Modification records
━━━━━━━━

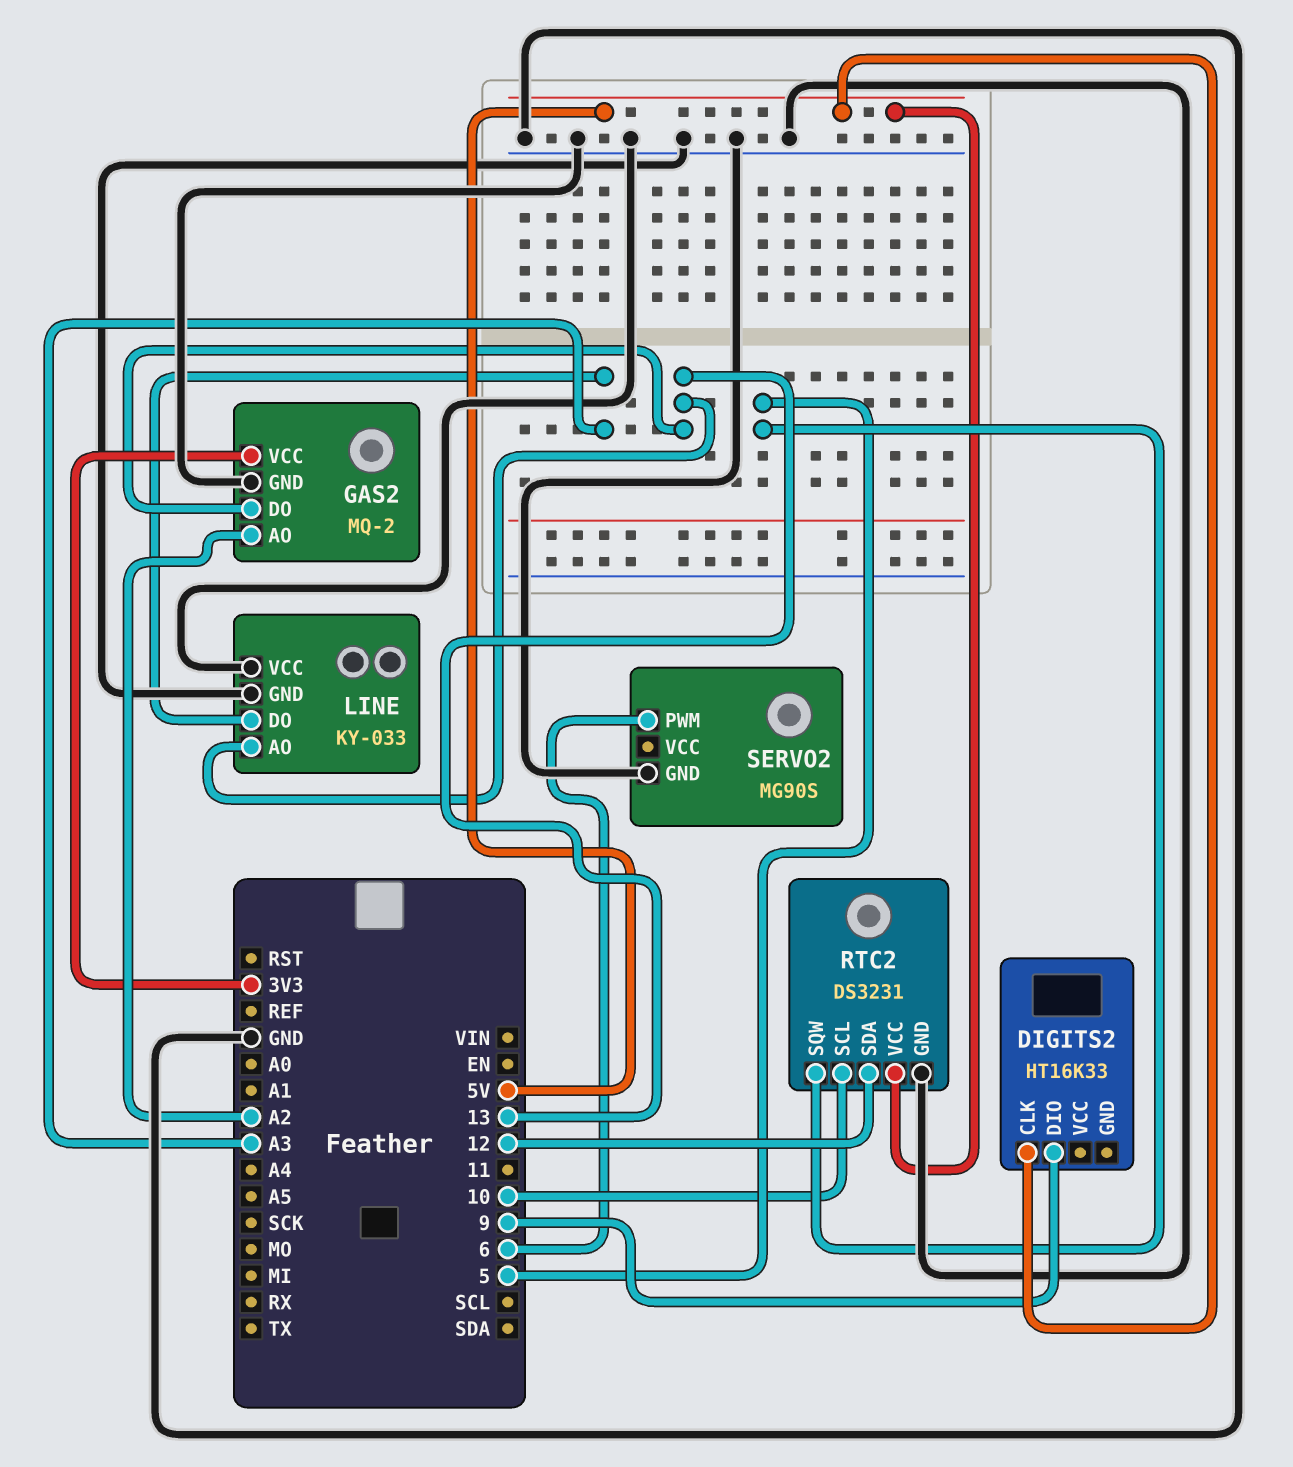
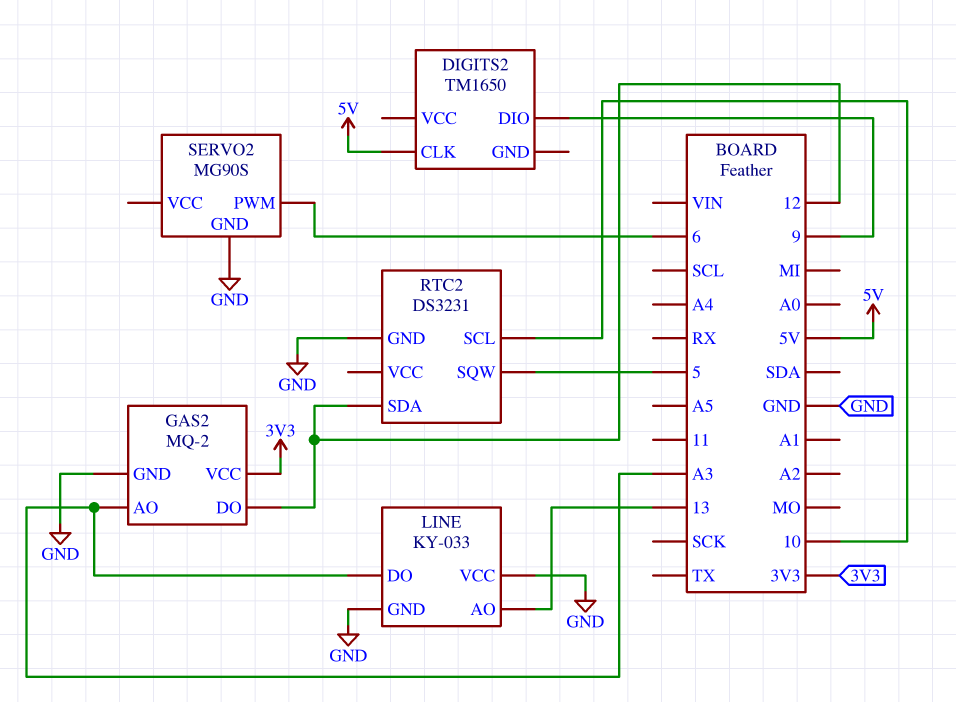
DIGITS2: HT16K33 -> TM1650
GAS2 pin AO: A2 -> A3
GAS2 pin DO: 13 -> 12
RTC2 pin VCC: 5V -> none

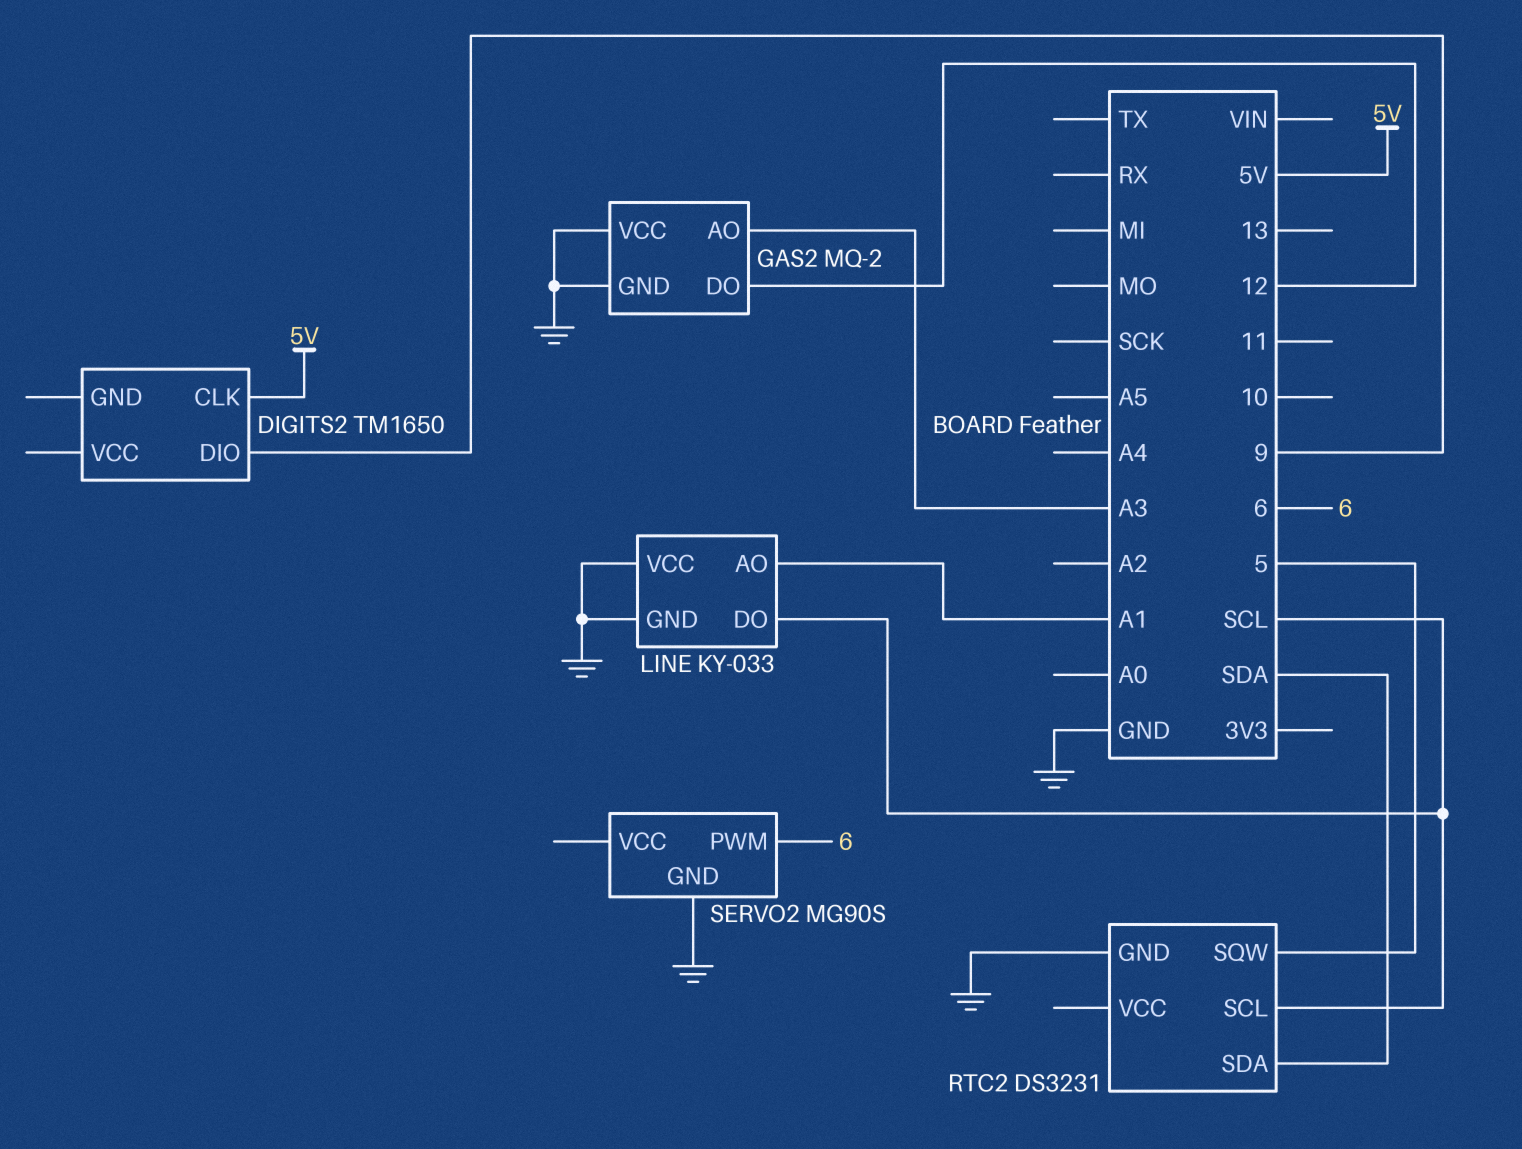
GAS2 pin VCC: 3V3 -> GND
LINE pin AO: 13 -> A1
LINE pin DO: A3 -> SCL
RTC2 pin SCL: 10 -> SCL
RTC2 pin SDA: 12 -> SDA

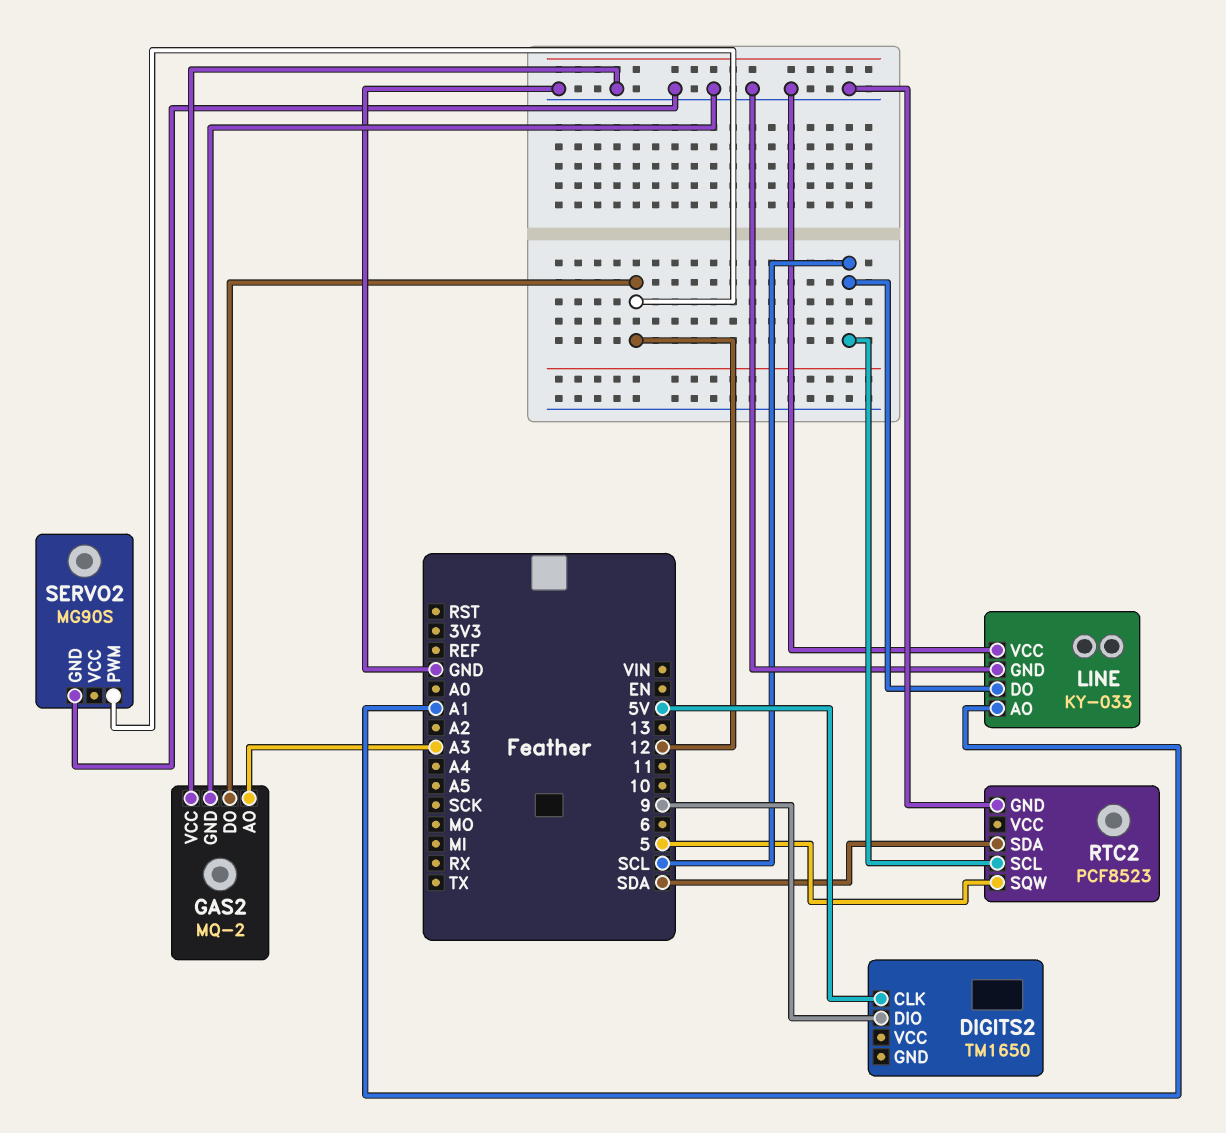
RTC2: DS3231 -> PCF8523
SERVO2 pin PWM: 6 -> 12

━━━━━━━━

• What you are asked to do
Set the preceding data down again word for word, omitting images.

• Solution
DIGITS2: HT16K33 -> TM1650
GAS2 pin AO: A2 -> A3
GAS2 pin DO: 13 -> 12
RTC2 pin VCC: 5V -> none

GAS2 pin VCC: 3V3 -> GND
LINE pin AO: 13 -> A1
LINE pin DO: A3 -> SCL
RTC2 pin SCL: 10 -> SCL
RTC2 pin SDA: 12 -> SDA

RTC2: DS3231 -> PCF8523
SERVO2 pin PWM: 6 -> 12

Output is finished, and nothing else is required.